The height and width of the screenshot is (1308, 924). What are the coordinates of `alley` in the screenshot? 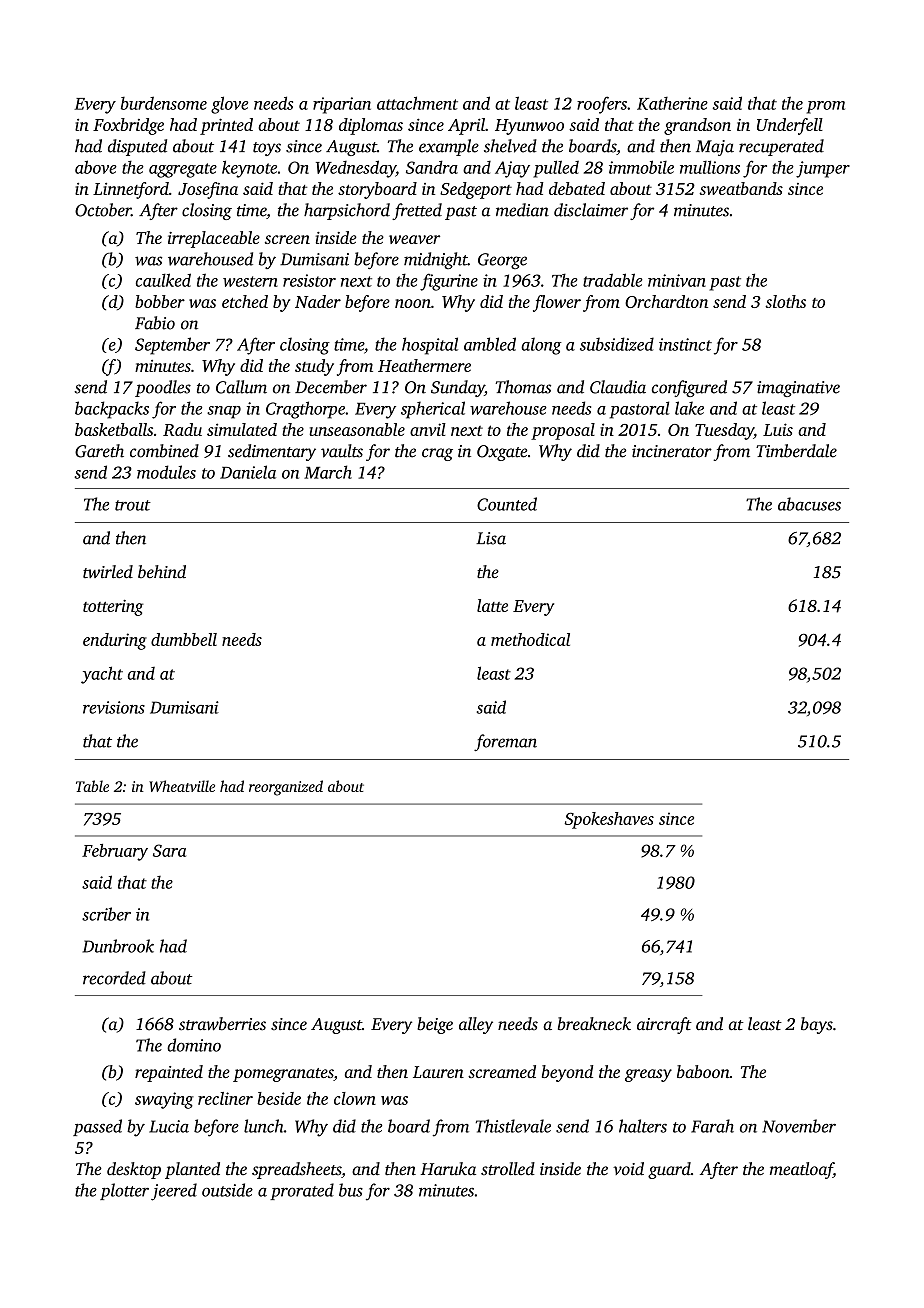 It's located at (476, 1025).
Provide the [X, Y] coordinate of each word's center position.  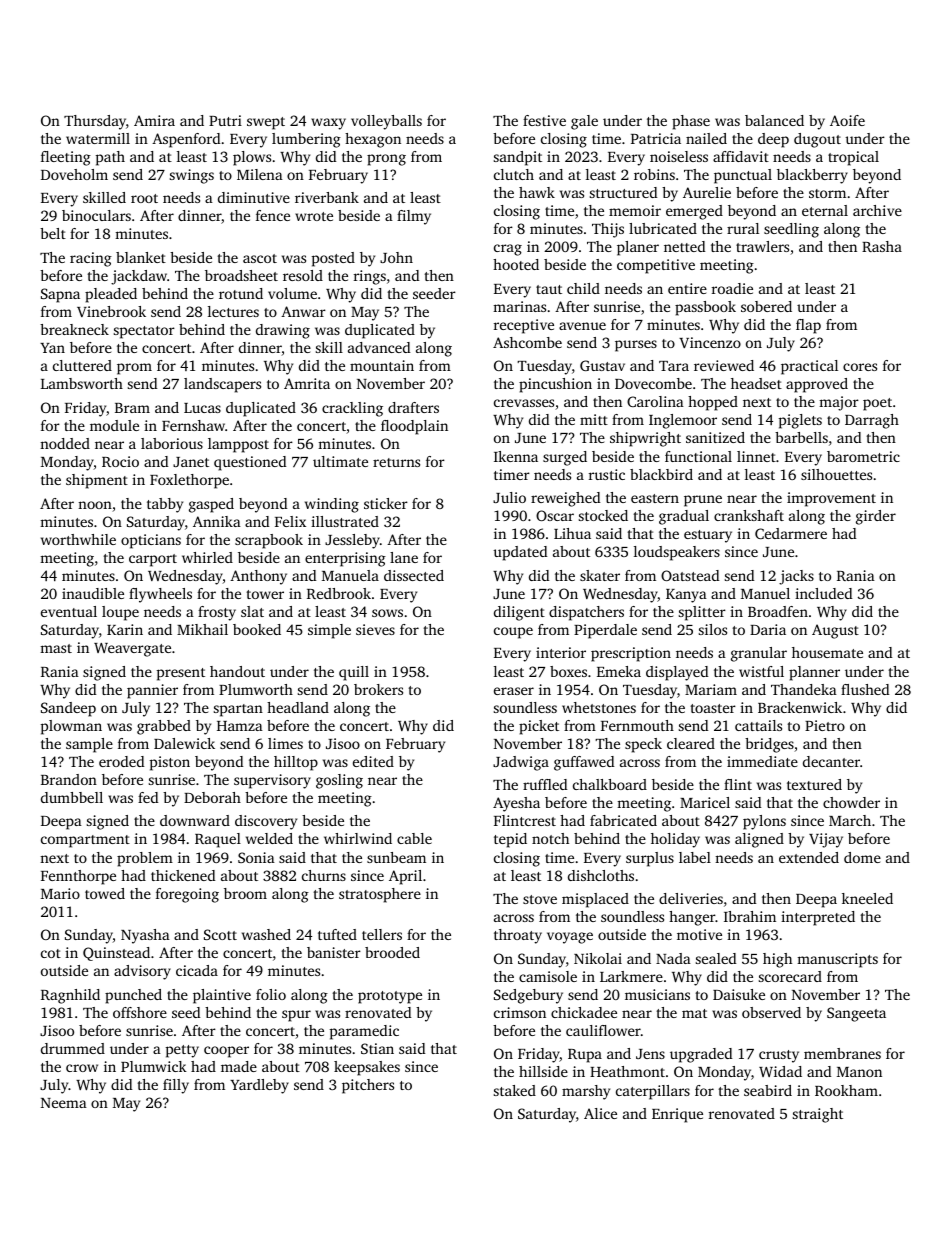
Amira [154, 120]
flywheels [160, 595]
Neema [64, 1103]
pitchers [368, 1086]
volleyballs [386, 122]
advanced [379, 347]
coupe [513, 633]
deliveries [691, 898]
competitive [656, 266]
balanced [774, 120]
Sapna [60, 295]
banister [334, 952]
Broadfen [778, 611]
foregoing [187, 895]
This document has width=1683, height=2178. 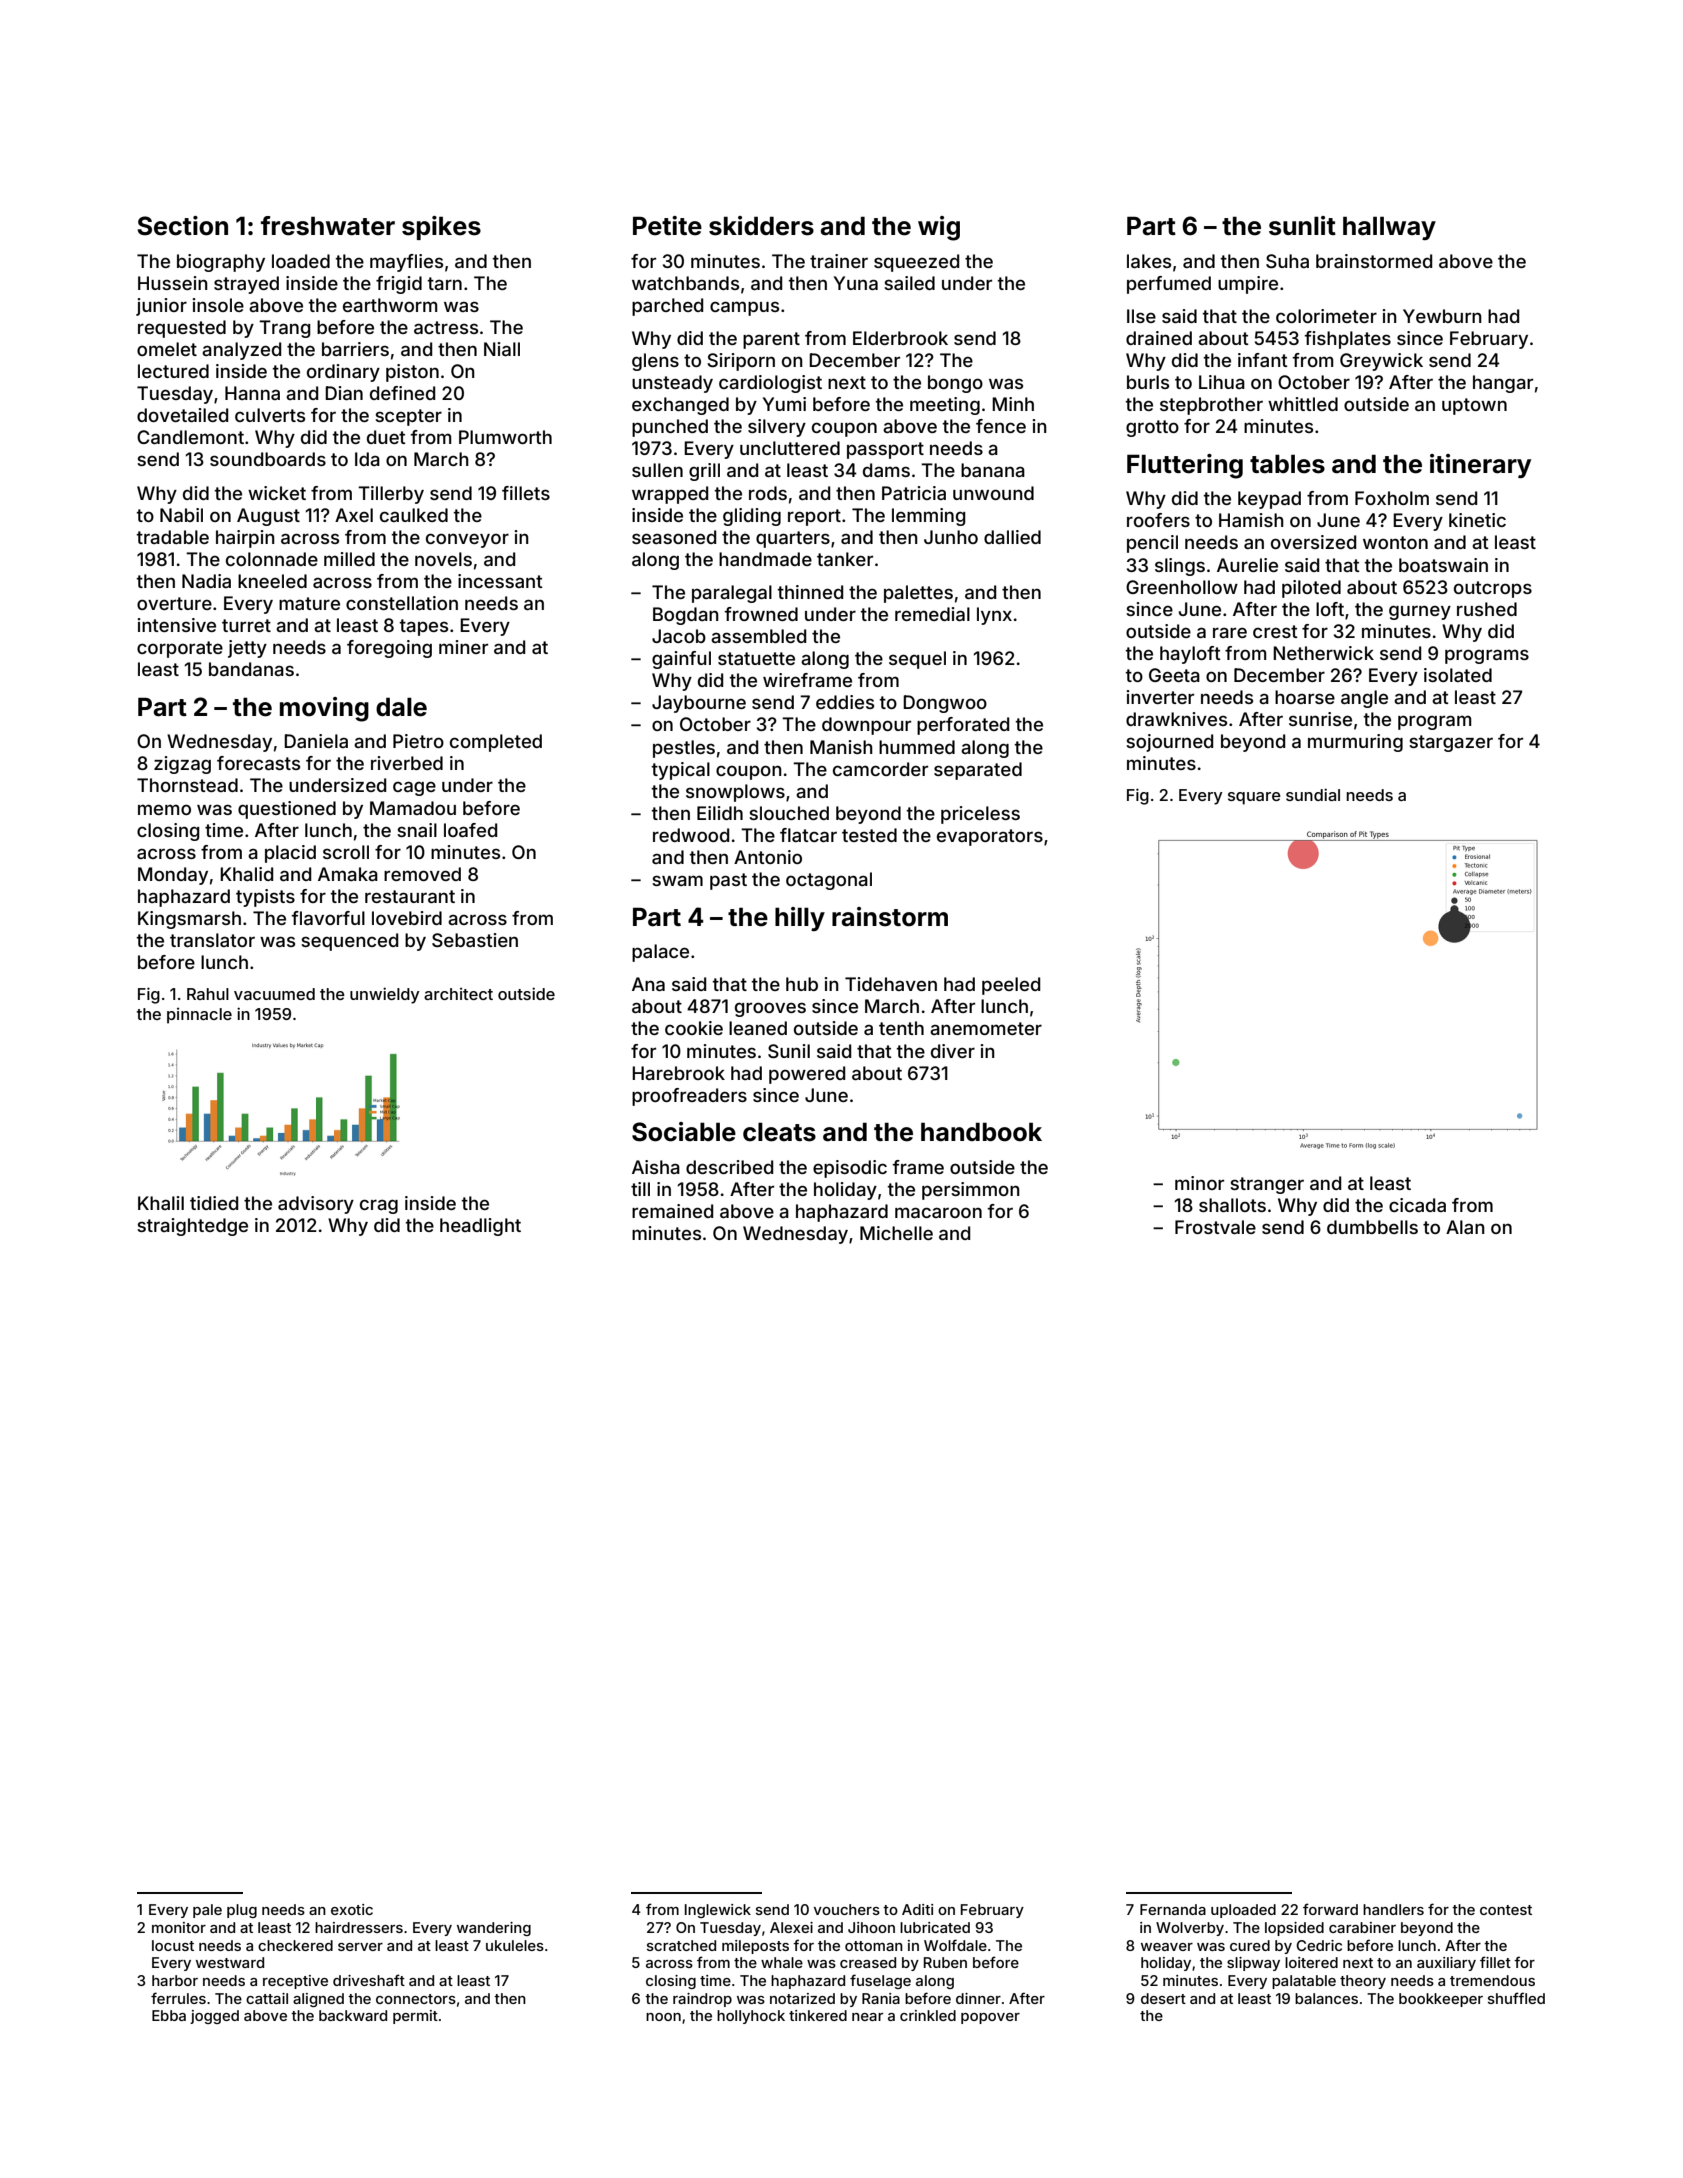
_ _ _ _
*EXERCISE DESCRIPTION:* Begin at the line that contains "deliveries [691, 898]" and stop after the last line above. Rewrite each of those lines, offsetting every coordinate in the answers by 95 and leaving the pictures out.

*EXERCISE RESPONSE:*
deliveries [786, 993]
competitive [751, 361]
balanced [869, 215]
Sapna [155, 390]
banister [429, 1047]
Broadfen [873, 706]
foregoing [282, 990]
This document has width=1683, height=2178. 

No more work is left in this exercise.